▶ ASSIGNMENT: Please copy out every line of the listing below in which the word "plus" appears.

▶ RECORDED DATA:

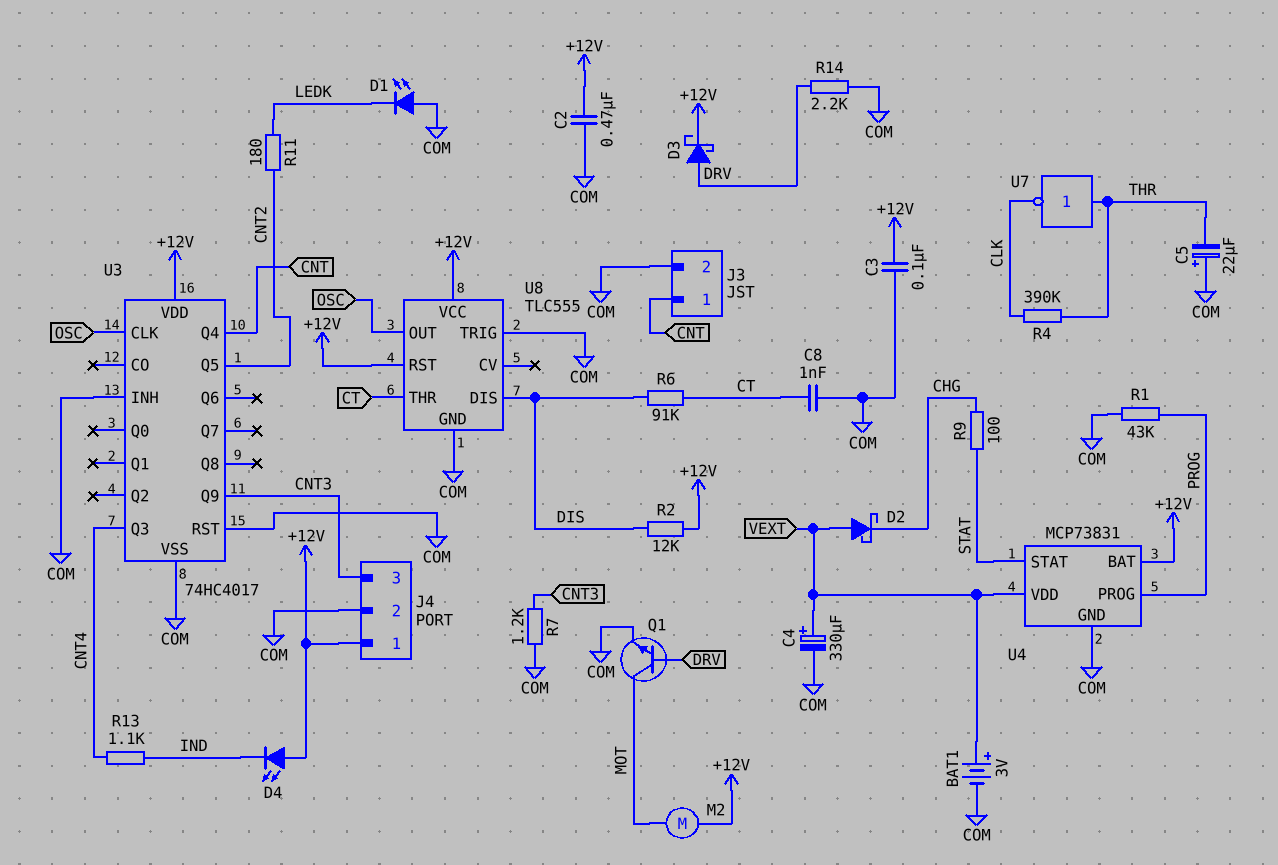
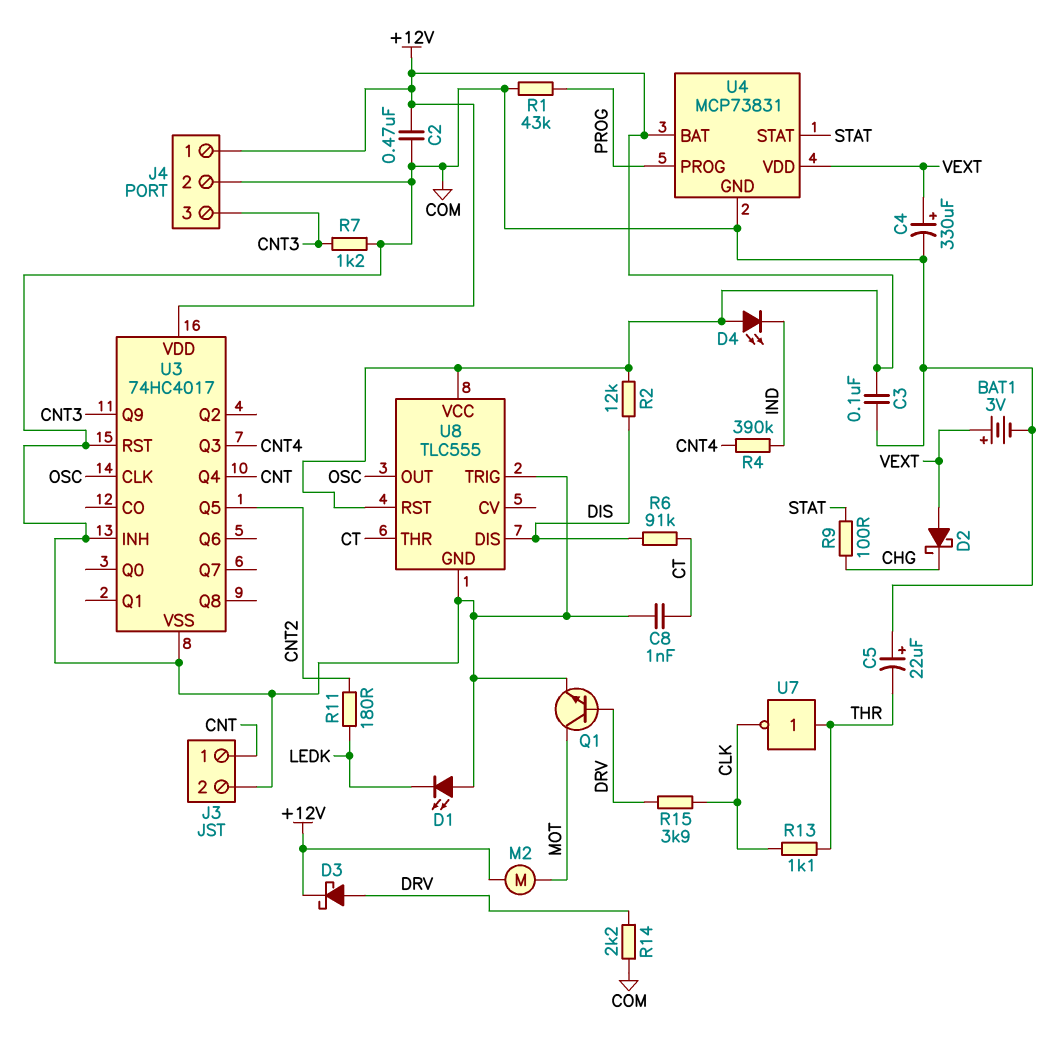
R4: 390k (CLK, THR) -> 390k (CNT4, IND)
R13: 1.1k (CNT4, IND) -> 1.1k (CLK, THR)
R15: none -> 3.9k (CLK, DRV)

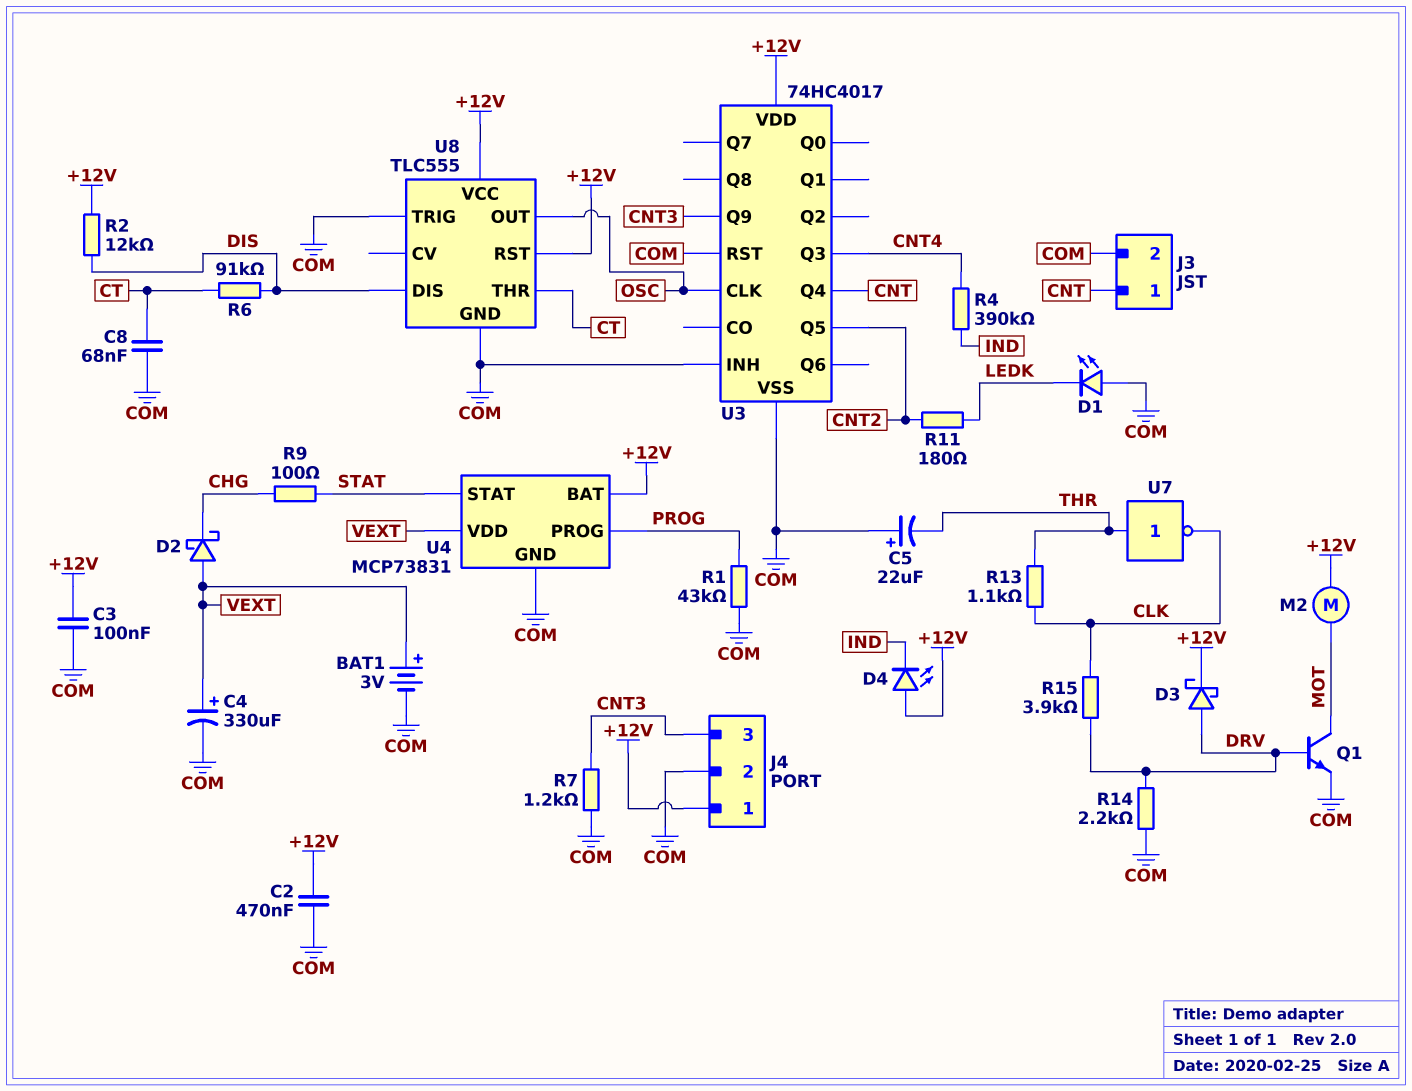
C8: 1nF (COM, CT) -> 68nF (COM, CT)

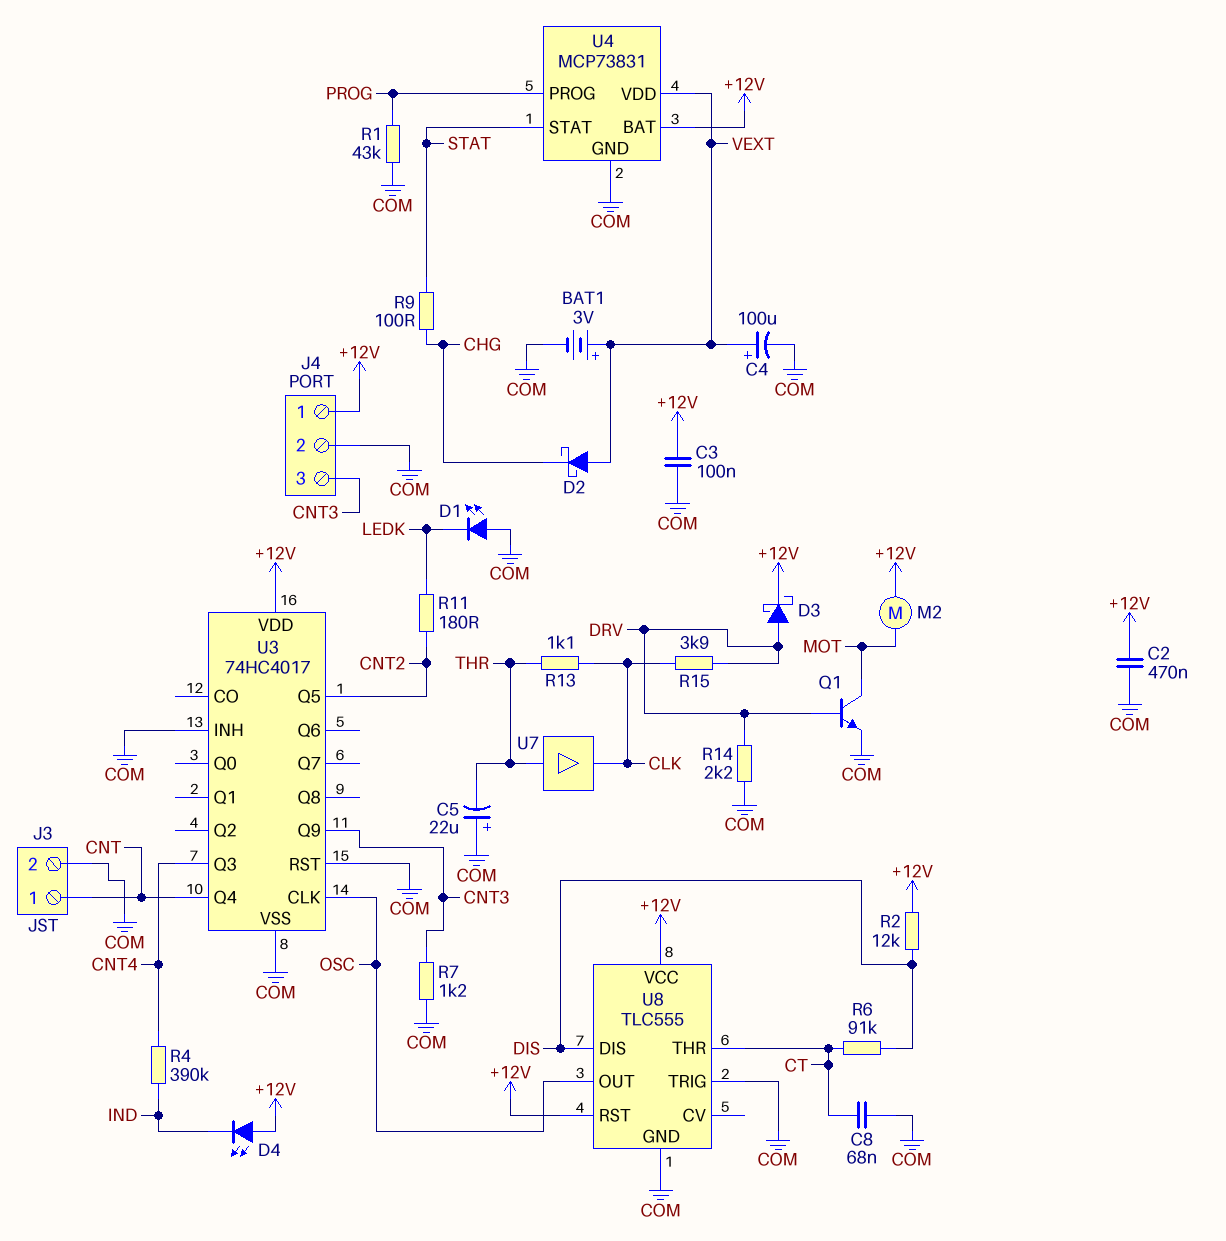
C4: 330uF (plus VEXT, minus COM) -> 100uF (plus VEXT, minus COM)
U7: NOT (in THR, out CLK) -> buffer (in THR, out CLK)

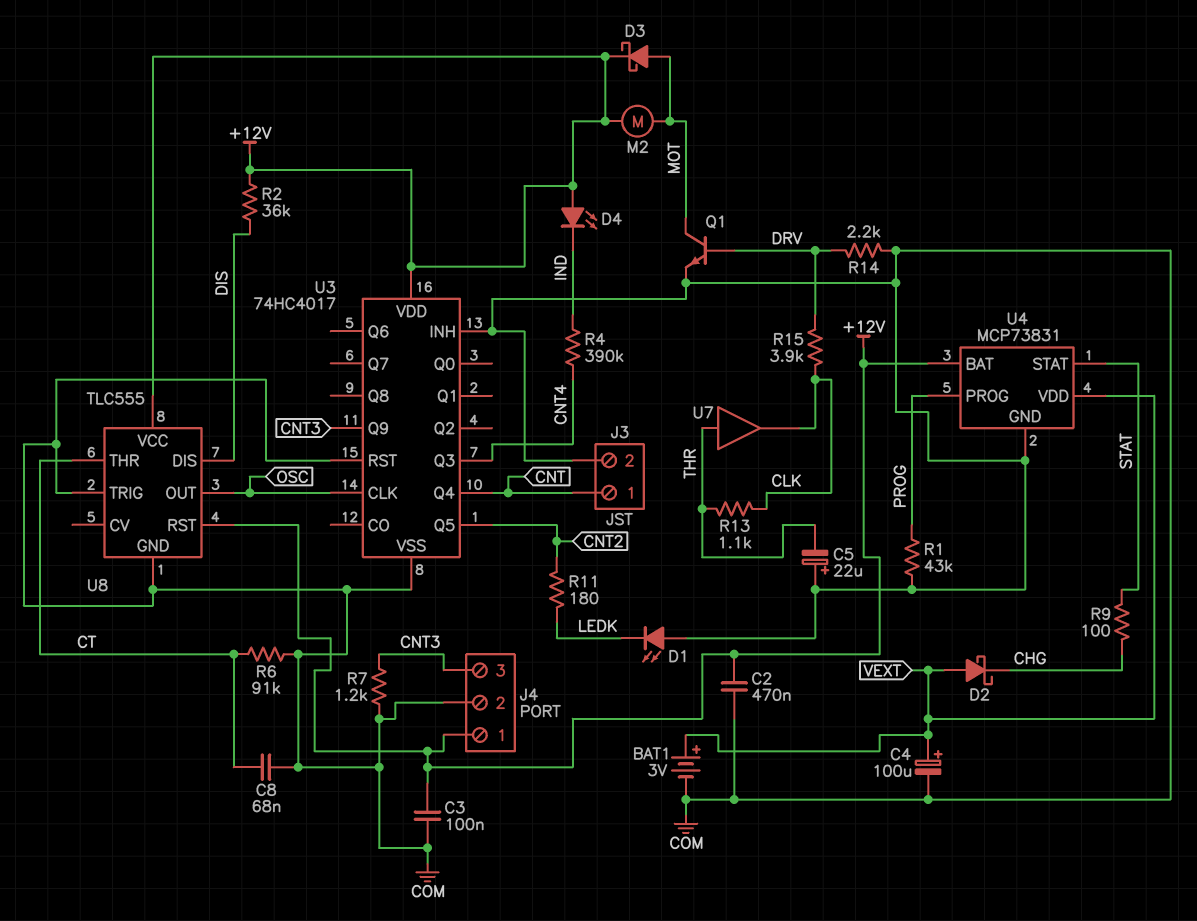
D3: schottky (A DRV, K +12V) -> schottky (A MOT, K +12V)
R2: 12k (+12V, DIS) -> 36k (+12V, DIS)
R6: 91k (CT, DIS) -> 91k (COM, CT)

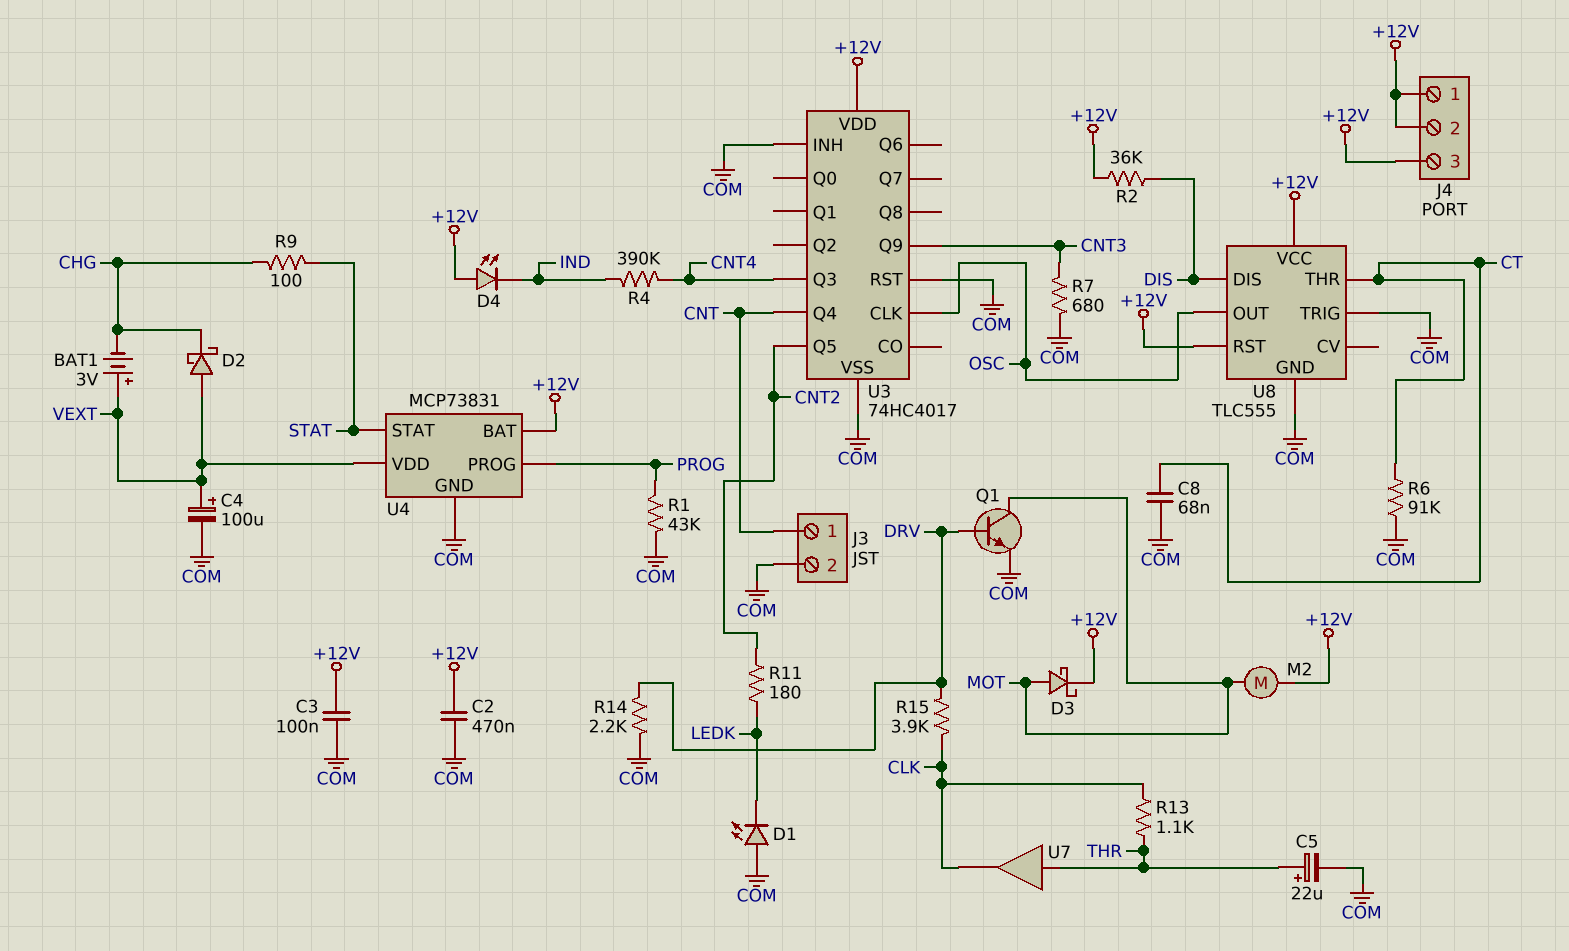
BAT1: 3V (plus VEXT, minus COM) -> 3V (plus VEXT, minus CHG)
C5: 22uF (plus COM, minus THR) -> 22uF (plus THR, minus COM)
J4 pin 2: COM -> +12V
J4 pin 3: CNT3 -> +12V
R7: 1.2k (CNT3, COM) -> 680 (CNT3, COM)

▶ SOLUTION TO THIS TASK:
C4: 330uF (plus VEXT, minus COM) -> 100uF (plus VEXT, minus COM)
BAT1: 3V (plus VEXT, minus COM) -> 3V (plus VEXT, minus CHG)
C5: 22uF (plus COM, minus THR) -> 22uF (plus THR, minus COM)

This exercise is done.